++++ The input

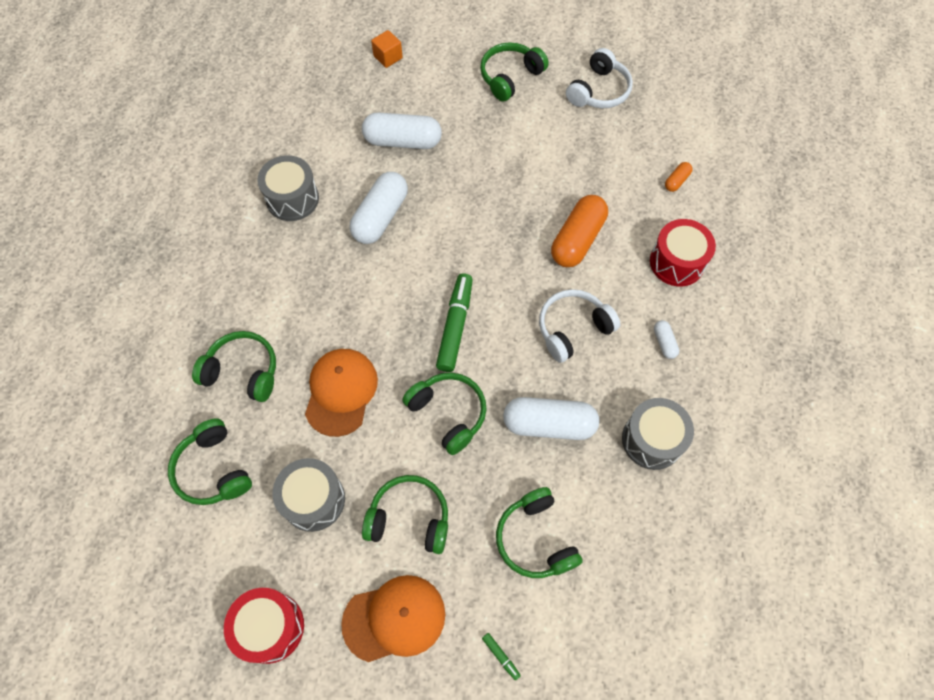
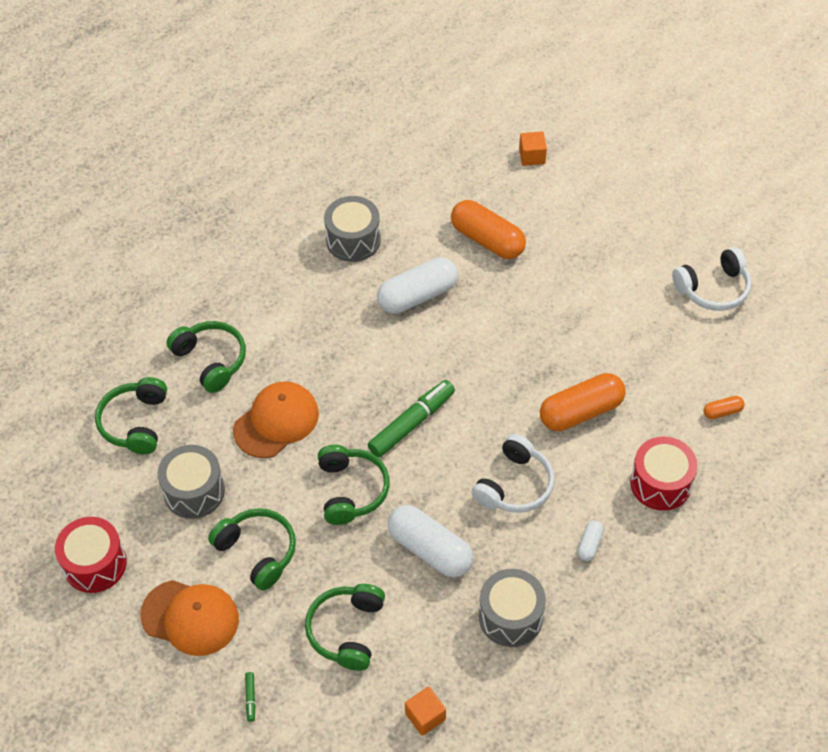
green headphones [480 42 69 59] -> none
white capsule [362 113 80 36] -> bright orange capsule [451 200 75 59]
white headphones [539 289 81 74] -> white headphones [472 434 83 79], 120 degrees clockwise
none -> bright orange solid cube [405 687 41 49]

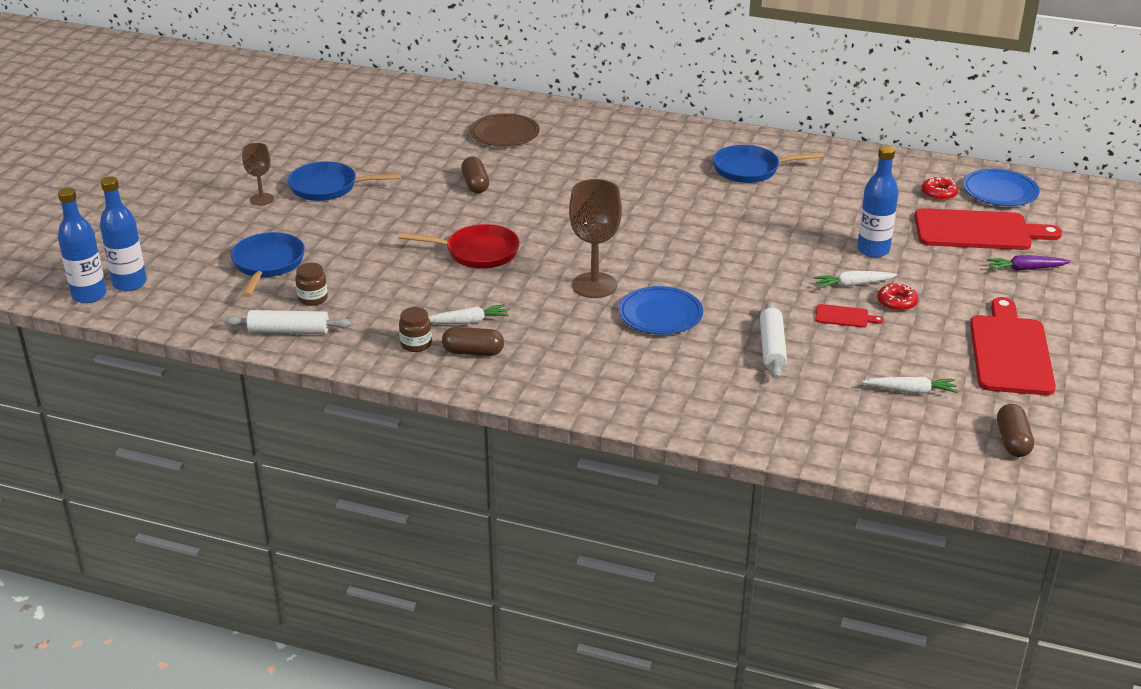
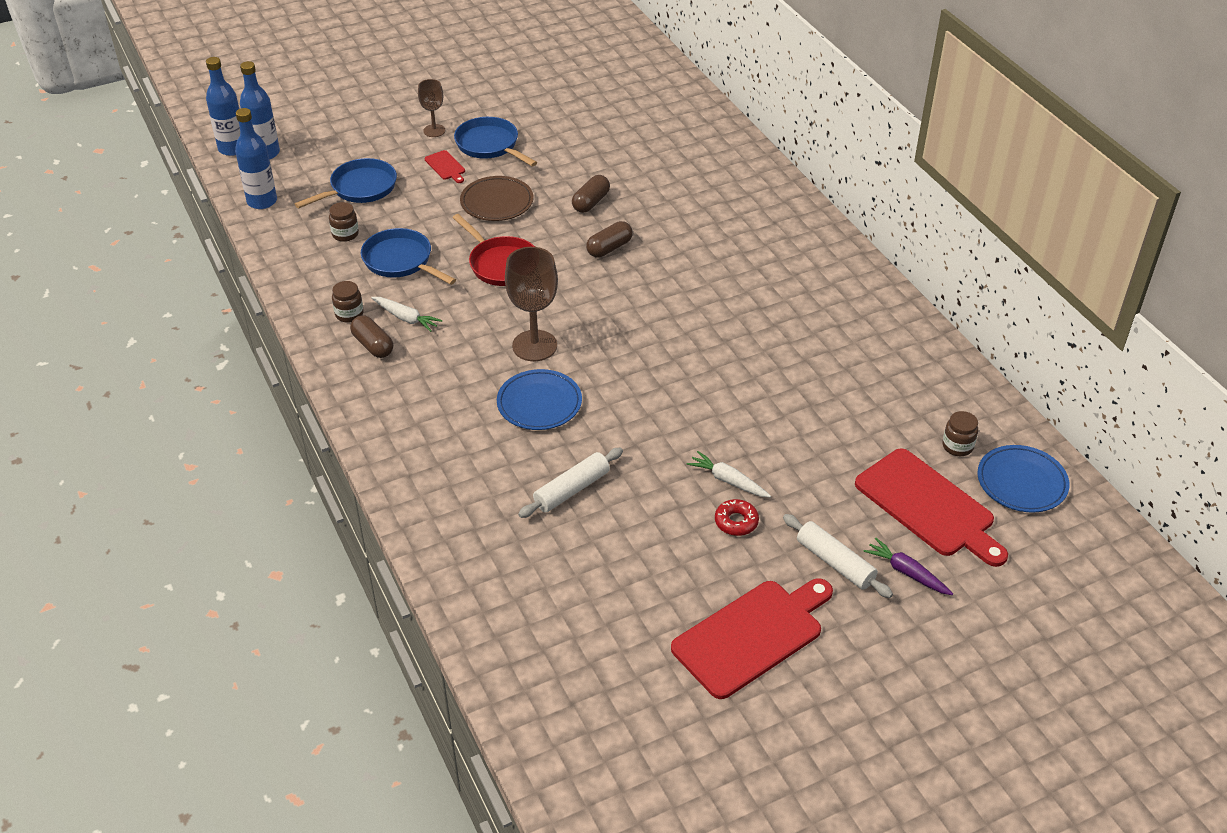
dark brown flat dish [470 113 69 33] -> dark brown flat dish [460 176 73 45], relocated
royal blue frying pan [713 145 111 38] -> royal blue frying pan [361 228 95 57], relocated
royal blue flask [857 146 42 112] -> royal blue flask [235 108 42 101], relocated
red doughnut [922 177 36 24] -> dark brown jam jar [942 411 36 45]
red cutting board [815 304 69 24] -> red cutting board [425 150 40 33], relocated
white pastry roller [224 310 127 24] -> white pastry roller [783 514 110 84], relocated
white carrot [862 377 96 17] -> none
dark brown capsule [997 404 37 53] -> dark brown capsule [586 221 47 37], relocated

++++++++

Required work. Omit all pictures and repeat the rest of the records verbatim.

Response area.
green headphones [480 42 69 59] -> none
white capsule [362 113 80 36] -> bright orange capsule [451 200 75 59]
white headphones [539 289 81 74] -> white headphones [472 434 83 79], 120 degrees clockwise
none -> bright orange solid cube [405 687 41 49]

dark brown flat dish [470 113 69 33] -> dark brown flat dish [460 176 73 45], relocated
royal blue frying pan [713 145 111 38] -> royal blue frying pan [361 228 95 57], relocated
royal blue flask [857 146 42 112] -> royal blue flask [235 108 42 101], relocated
red doughnut [922 177 36 24] -> dark brown jam jar [942 411 36 45]
red cutting board [815 304 69 24] -> red cutting board [425 150 40 33], relocated
white pastry roller [224 310 127 24] -> white pastry roller [783 514 110 84], relocated
white carrot [862 377 96 17] -> none
dark brown capsule [997 404 37 53] -> dark brown capsule [586 221 47 37], relocated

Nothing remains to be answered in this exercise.